• **AIM OF THE TASK**:
Counting the line with "none -> white brick I10 level 1" as the last one, copy out the lines of the data exactly from the first onward.
═════ DATA RECORDS ═════
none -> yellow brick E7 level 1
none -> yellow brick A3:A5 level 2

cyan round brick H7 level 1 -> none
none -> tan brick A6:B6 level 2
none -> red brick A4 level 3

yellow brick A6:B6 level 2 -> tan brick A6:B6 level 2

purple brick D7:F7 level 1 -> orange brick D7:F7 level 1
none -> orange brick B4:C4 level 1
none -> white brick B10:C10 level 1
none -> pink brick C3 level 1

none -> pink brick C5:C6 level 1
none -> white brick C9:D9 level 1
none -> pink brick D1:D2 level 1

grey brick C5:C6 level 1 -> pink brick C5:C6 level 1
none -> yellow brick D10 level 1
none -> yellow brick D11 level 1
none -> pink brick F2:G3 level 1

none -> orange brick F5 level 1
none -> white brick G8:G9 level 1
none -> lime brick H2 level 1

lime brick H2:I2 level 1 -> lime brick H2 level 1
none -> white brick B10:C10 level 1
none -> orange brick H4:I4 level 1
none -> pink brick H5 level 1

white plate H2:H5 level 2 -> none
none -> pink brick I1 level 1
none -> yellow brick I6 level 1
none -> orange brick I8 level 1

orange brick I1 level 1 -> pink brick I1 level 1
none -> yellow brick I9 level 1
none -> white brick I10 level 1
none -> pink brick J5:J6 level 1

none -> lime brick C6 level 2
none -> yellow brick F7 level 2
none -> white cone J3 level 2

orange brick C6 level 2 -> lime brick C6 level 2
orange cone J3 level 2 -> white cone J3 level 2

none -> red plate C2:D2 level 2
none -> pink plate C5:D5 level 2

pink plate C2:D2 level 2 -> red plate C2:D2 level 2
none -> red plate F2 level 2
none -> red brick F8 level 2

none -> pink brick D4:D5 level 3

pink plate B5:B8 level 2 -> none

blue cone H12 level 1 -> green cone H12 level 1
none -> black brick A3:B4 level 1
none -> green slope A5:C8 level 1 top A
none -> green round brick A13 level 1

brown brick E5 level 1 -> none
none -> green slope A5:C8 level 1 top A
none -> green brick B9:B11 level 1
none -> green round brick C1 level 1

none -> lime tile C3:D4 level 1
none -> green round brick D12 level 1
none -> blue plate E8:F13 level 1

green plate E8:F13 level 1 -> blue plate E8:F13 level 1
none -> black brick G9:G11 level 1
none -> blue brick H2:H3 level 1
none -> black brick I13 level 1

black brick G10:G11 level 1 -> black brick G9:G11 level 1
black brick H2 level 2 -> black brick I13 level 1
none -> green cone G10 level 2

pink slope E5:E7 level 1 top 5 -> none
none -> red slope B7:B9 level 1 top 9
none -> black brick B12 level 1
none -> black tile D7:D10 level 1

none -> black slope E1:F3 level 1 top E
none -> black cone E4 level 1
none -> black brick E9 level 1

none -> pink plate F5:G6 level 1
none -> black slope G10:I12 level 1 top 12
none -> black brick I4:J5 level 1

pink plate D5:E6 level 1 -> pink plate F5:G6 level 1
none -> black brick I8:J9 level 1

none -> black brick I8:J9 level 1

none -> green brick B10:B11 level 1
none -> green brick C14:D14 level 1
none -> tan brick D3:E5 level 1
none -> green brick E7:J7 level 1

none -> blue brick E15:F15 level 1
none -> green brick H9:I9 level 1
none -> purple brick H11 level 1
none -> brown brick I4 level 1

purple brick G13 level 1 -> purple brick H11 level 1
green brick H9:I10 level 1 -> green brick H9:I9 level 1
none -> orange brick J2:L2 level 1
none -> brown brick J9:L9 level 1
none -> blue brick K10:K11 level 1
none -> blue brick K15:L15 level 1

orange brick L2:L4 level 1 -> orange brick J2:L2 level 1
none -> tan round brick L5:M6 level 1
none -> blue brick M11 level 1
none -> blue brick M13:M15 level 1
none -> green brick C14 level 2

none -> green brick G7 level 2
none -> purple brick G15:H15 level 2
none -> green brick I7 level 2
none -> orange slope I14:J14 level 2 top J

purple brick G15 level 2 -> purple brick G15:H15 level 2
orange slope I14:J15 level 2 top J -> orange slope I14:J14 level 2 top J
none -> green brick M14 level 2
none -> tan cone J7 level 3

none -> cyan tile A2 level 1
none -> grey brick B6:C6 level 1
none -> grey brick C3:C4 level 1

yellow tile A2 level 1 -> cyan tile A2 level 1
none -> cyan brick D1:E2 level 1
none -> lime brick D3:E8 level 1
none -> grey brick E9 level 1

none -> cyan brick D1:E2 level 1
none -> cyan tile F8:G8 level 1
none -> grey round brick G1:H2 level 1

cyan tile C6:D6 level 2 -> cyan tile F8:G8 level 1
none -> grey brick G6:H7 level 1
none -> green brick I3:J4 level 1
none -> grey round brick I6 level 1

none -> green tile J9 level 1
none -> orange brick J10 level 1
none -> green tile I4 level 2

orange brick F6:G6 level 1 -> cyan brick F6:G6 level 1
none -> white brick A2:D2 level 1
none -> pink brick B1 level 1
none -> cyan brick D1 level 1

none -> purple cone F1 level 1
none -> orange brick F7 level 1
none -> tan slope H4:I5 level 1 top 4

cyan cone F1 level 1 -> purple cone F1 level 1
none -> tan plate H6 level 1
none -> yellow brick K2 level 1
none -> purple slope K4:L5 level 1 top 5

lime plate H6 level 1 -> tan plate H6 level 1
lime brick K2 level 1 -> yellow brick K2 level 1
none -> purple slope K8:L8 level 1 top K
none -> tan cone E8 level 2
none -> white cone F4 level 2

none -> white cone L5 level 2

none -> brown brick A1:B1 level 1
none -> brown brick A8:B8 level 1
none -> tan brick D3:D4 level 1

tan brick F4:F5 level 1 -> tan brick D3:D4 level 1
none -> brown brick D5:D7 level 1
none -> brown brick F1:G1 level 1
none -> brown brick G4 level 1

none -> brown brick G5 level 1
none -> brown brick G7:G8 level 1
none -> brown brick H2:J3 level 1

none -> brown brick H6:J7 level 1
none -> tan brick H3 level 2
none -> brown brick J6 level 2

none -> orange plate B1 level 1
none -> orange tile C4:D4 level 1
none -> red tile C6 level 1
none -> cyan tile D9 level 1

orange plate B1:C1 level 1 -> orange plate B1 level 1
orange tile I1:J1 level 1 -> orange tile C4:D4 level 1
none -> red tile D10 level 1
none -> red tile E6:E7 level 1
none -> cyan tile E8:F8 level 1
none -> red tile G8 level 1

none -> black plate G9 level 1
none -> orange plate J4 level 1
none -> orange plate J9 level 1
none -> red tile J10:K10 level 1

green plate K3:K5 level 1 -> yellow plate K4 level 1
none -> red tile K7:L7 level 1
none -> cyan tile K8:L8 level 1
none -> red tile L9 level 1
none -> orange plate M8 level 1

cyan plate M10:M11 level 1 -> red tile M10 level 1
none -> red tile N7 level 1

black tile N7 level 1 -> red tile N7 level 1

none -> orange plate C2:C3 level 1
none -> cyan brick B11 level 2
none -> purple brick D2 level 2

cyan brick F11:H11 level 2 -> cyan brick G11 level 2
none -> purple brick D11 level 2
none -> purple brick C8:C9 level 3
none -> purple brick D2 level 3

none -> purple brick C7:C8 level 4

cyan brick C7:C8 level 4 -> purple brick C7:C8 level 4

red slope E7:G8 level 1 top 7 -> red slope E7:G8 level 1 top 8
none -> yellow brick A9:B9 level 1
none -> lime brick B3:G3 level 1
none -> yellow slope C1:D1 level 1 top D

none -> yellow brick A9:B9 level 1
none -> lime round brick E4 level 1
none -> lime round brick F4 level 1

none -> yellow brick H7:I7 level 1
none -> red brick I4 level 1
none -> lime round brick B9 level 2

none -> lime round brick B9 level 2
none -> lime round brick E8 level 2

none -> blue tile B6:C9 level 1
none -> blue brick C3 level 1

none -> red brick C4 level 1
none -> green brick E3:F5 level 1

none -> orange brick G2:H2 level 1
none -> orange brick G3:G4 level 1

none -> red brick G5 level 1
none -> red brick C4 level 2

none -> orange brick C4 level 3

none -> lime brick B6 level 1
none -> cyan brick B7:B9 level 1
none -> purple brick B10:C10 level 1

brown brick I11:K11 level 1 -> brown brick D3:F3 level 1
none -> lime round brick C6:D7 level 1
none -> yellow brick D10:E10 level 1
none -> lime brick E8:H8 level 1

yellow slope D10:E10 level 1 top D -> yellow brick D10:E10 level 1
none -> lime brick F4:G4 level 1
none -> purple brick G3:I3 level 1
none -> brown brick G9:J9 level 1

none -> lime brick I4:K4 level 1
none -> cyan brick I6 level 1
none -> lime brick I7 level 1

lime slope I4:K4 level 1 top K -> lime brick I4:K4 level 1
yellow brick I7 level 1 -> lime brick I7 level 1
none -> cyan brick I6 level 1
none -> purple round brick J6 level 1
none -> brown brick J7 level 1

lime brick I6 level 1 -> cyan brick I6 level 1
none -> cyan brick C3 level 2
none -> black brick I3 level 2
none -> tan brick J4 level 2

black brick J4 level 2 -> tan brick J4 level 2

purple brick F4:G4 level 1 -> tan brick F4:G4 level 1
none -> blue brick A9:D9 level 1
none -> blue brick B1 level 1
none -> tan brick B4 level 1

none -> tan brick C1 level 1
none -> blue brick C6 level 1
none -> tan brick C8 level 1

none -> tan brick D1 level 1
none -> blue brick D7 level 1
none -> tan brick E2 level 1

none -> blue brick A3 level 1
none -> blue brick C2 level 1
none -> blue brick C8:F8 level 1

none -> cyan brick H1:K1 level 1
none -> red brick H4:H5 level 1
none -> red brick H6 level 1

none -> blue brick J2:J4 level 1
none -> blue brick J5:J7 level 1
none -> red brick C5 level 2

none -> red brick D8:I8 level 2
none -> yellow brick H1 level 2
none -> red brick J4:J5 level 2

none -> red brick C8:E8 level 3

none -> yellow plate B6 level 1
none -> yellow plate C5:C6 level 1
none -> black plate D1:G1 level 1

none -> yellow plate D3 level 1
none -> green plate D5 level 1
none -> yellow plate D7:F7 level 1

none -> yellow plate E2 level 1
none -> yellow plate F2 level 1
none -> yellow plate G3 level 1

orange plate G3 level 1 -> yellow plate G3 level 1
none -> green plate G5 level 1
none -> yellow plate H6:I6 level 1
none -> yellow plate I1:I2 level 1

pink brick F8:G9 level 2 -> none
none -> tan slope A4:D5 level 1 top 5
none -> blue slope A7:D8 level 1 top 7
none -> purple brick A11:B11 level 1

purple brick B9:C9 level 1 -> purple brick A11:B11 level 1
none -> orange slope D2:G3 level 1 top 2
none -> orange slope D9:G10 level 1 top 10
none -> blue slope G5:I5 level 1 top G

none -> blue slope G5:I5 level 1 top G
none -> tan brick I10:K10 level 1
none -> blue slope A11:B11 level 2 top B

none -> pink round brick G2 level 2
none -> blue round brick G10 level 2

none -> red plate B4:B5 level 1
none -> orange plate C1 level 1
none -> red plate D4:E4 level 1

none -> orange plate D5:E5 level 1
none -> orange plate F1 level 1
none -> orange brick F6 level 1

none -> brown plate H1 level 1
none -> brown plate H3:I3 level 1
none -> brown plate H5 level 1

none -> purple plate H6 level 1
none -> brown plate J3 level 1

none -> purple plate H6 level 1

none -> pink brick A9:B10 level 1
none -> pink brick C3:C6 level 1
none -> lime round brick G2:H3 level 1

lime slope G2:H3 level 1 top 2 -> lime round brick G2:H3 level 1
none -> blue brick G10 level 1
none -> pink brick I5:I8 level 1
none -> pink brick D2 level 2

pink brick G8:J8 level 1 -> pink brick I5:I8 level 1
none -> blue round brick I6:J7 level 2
═════
• **ANSWER**:
none -> yellow brick E7 level 1
none -> yellow brick A3:A5 level 2

cyan round brick H7 level 1 -> none
none -> tan brick A6:B6 level 2
none -> red brick A4 level 3

yellow brick A6:B6 level 2 -> tan brick A6:B6 level 2

purple brick D7:F7 level 1 -> orange brick D7:F7 level 1
none -> orange brick B4:C4 level 1
none -> white brick B10:C10 level 1
none -> pink brick C3 level 1

none -> pink brick C5:C6 level 1
none -> white brick C9:D9 level 1
none -> pink brick D1:D2 level 1

grey brick C5:C6 level 1 -> pink brick C5:C6 level 1
none -> yellow brick D10 level 1
none -> yellow brick D11 level 1
none -> pink brick F2:G3 level 1

none -> orange brick F5 level 1
none -> white brick G8:G9 level 1
none -> lime brick H2 level 1

lime brick H2:I2 level 1 -> lime brick H2 level 1
none -> white brick B10:C10 level 1
none -> orange brick H4:I4 level 1
none -> pink brick H5 level 1

white plate H2:H5 level 2 -> none
none -> pink brick I1 level 1
none -> yellow brick I6 level 1
none -> orange brick I8 level 1

orange brick I1 level 1 -> pink brick I1 level 1
none -> yellow brick I9 level 1
none -> white brick I10 level 1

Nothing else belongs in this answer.